## AIM OF THE TASK
Every record below must come back exactly as given.

## WORKING DATA
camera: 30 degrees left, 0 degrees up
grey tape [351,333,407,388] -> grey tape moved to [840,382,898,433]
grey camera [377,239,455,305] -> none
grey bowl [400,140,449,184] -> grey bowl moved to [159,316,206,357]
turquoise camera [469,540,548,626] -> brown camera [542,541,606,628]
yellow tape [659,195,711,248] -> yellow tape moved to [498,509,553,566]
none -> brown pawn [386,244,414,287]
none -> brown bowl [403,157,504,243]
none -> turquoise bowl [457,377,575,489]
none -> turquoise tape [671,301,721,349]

## RESULT
camera: 30 degrees left, 0 degrees up
grey tape [351,333,407,388] -> grey tape moved to [840,382,898,433]
grey camera [377,239,455,305] -> none
grey bowl [400,140,449,184] -> grey bowl moved to [159,316,206,357]
turquoise camera [469,540,548,626] -> brown camera [542,541,606,628]
yellow tape [659,195,711,248] -> yellow tape moved to [498,509,553,566]
none -> brown pawn [386,244,414,287]
none -> brown bowl [403,157,504,243]
none -> turquoise bowl [457,377,575,489]
none -> turquoise tape [671,301,721,349]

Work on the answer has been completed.